▶ _Goal of the exercise_:
Retype every line of the data, keeping each word exactly.
Listed records Block Start
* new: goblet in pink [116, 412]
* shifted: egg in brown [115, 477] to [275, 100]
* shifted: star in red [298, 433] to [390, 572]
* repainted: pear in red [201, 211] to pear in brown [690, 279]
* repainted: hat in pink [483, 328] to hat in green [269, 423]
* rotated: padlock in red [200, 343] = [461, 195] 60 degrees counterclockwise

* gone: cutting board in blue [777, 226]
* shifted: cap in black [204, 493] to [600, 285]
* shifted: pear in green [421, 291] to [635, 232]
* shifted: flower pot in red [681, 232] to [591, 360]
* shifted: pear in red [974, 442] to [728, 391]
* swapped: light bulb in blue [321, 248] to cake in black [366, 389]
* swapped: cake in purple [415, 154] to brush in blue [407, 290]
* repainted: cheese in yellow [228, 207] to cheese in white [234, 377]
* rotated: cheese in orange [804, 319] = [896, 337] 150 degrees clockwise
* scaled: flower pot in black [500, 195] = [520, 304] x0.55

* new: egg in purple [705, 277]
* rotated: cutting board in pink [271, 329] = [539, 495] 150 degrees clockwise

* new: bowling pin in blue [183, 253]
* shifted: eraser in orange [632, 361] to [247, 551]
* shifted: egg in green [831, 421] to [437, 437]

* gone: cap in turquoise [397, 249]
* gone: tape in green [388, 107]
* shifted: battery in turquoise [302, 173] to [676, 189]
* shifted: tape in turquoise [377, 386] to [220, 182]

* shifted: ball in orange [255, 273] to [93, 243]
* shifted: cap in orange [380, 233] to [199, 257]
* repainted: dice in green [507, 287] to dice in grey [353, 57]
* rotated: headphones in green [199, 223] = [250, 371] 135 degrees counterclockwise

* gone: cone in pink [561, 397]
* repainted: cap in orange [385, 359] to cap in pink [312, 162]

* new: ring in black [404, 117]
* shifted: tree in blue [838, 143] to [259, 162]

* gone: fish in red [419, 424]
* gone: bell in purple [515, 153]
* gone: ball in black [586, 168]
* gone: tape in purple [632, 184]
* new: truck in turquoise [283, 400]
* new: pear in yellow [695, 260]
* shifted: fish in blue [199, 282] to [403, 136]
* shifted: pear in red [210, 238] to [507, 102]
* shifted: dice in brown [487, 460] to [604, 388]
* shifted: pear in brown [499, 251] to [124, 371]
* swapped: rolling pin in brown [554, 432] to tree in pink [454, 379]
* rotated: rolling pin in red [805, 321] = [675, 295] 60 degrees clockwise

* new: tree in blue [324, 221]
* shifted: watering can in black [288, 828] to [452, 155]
Listed records Block End
▶ _Exercise solution_:
* new: goblet in pink [116, 412]
* shifted: egg in brown [115, 477] to [275, 100]
* shifted: star in red [298, 433] to [390, 572]
* repainted: pear in red [201, 211] to pear in brown [690, 279]
* repainted: hat in pink [483, 328] to hat in green [269, 423]
* rotated: padlock in red [200, 343] = [461, 195] 60 degrees counterclockwise

* gone: cutting board in blue [777, 226]
* shifted: cap in black [204, 493] to [600, 285]
* shifted: pear in green [421, 291] to [635, 232]
* shifted: flower pot in red [681, 232] to [591, 360]
* shifted: pear in red [974, 442] to [728, 391]
* swapped: light bulb in blue [321, 248] to cake in black [366, 389]
* swapped: cake in purple [415, 154] to brush in blue [407, 290]
* repainted: cheese in yellow [228, 207] to cheese in white [234, 377]
* rotated: cheese in orange [804, 319] = [896, 337] 150 degrees clockwise
* scaled: flower pot in black [500, 195] = [520, 304] x0.55

* new: egg in purple [705, 277]
* rotated: cutting board in pink [271, 329] = [539, 495] 150 degrees clockwise

* new: bowling pin in blue [183, 253]
* shifted: eraser in orange [632, 361] to [247, 551]
* shifted: egg in green [831, 421] to [437, 437]

* gone: cap in turquoise [397, 249]
* gone: tape in green [388, 107]
* shifted: battery in turquoise [302, 173] to [676, 189]
* shifted: tape in turquoise [377, 386] to [220, 182]

* shifted: ball in orange [255, 273] to [93, 243]
* shifted: cap in orange [380, 233] to [199, 257]
* repainted: dice in green [507, 287] to dice in grey [353, 57]
* rotated: headphones in green [199, 223] = [250, 371] 135 degrees counterclockwise

* gone: cone in pink [561, 397]
* repainted: cap in orange [385, 359] to cap in pink [312, 162]

* new: ring in black [404, 117]
* shifted: tree in blue [838, 143] to [259, 162]

* gone: fish in red [419, 424]
* gone: bell in purple [515, 153]
* gone: ball in black [586, 168]
* gone: tape in purple [632, 184]
* new: truck in turquoise [283, 400]
* new: pear in yellow [695, 260]
* shifted: fish in blue [199, 282] to [403, 136]
* shifted: pear in red [210, 238] to [507, 102]
* shifted: dice in brown [487, 460] to [604, 388]
* shifted: pear in brown [499, 251] to [124, 371]
* swapped: rolling pin in brown [554, 432] to tree in pink [454, 379]
* rotated: rolling pin in red [805, 321] = [675, 295] 60 degrees clockwise

* new: tree in blue [324, 221]
* shifted: watering can in black [288, 828] to [452, 155]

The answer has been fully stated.